======== Dataset records ========

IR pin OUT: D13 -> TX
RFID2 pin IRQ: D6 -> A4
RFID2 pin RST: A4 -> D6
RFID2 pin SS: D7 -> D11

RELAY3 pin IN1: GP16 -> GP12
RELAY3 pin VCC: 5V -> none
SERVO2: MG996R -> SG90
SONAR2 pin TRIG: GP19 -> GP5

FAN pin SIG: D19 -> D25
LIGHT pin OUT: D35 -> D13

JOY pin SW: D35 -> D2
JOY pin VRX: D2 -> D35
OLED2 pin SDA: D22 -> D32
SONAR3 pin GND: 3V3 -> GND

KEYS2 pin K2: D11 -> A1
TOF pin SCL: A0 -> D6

========

(How to complete this task) Repeat every record exactly, so that nothing is lost or altered.

(Result)
IR pin OUT: D13 -> TX
RFID2 pin IRQ: D6 -> A4
RFID2 pin RST: A4 -> D6
RFID2 pin SS: D7 -> D11

RELAY3 pin IN1: GP16 -> GP12
RELAY3 pin VCC: 5V -> none
SERVO2: MG996R -> SG90
SONAR2 pin TRIG: GP19 -> GP5

FAN pin SIG: D19 -> D25
LIGHT pin OUT: D35 -> D13

JOY pin SW: D35 -> D2
JOY pin VRX: D2 -> D35
OLED2 pin SDA: D22 -> D32
SONAR3 pin GND: 3V3 -> GND

KEYS2 pin K2: D11 -> A1
TOF pin SCL: A0 -> D6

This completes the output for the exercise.